Top of EXERCISE MATERIAL

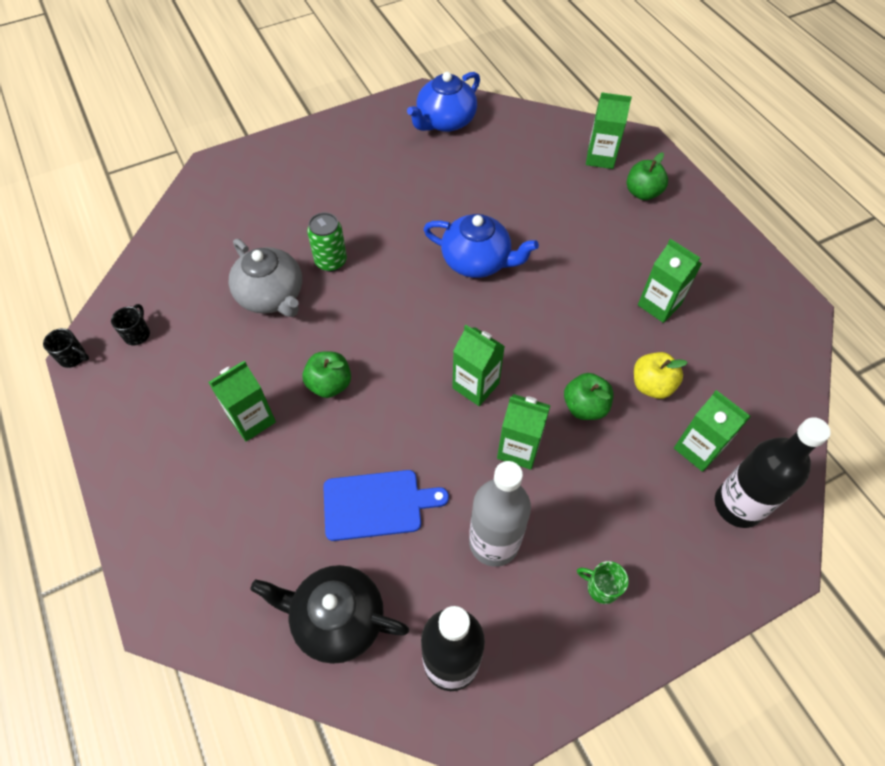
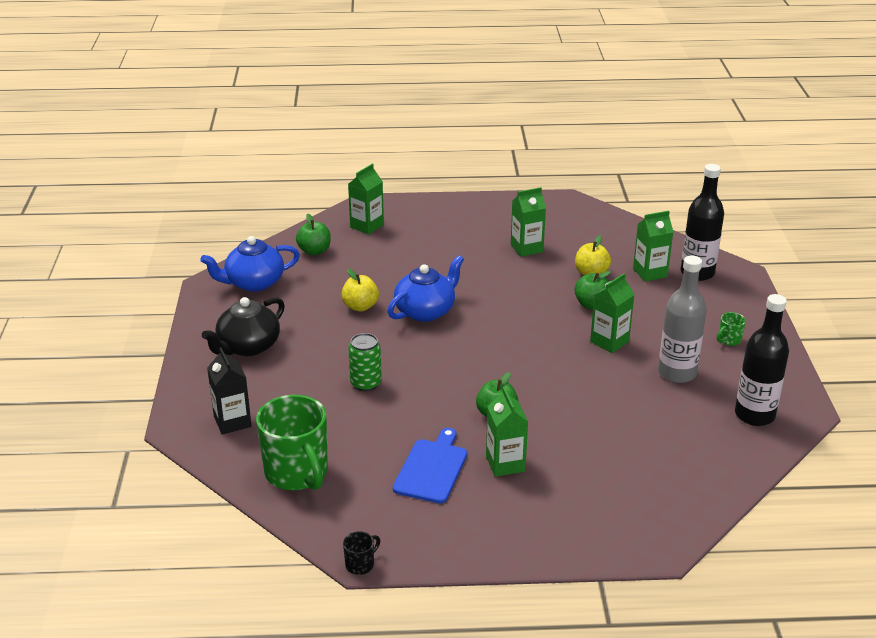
camera: 65 degrees left, 25 degrees down
(137, 334) = (362, 516): black mug -> none
(181, 265) = (297, 473): none -> green mug
(234, 194) = (232, 422): none -> black carton
(272, 296) = (379, 425): grey teapot -> none
(336, 619) = (702, 458): black teapot -> black teapot (248, 347)
(377, 504) = (620, 417): blue cutting board -> blue cutting board (432, 468)
(445, 121) = (253, 283): blue teapot -> blue teapot turned 90 degrees clockwise
(454, 209) = (360, 306): none -> yellow apple
(475, 386) = (544, 345): green carton -> none
(642, 193) = (418, 221): green apple -> green apple (314, 251)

Bottom of EXERCISE MATERIAL

Copy out only the lines from the one containing "(377, 504) = (620, 417): blue" down to the last line of the material, keeping both ends.

ANSWER TO THE EXERCISE>
(377, 504) = (620, 417): blue cutting board -> blue cutting board (432, 468)
(445, 121) = (253, 283): blue teapot -> blue teapot turned 90 degrees clockwise
(454, 209) = (360, 306): none -> yellow apple
(475, 386) = (544, 345): green carton -> none
(642, 193) = (418, 221): green apple -> green apple (314, 251)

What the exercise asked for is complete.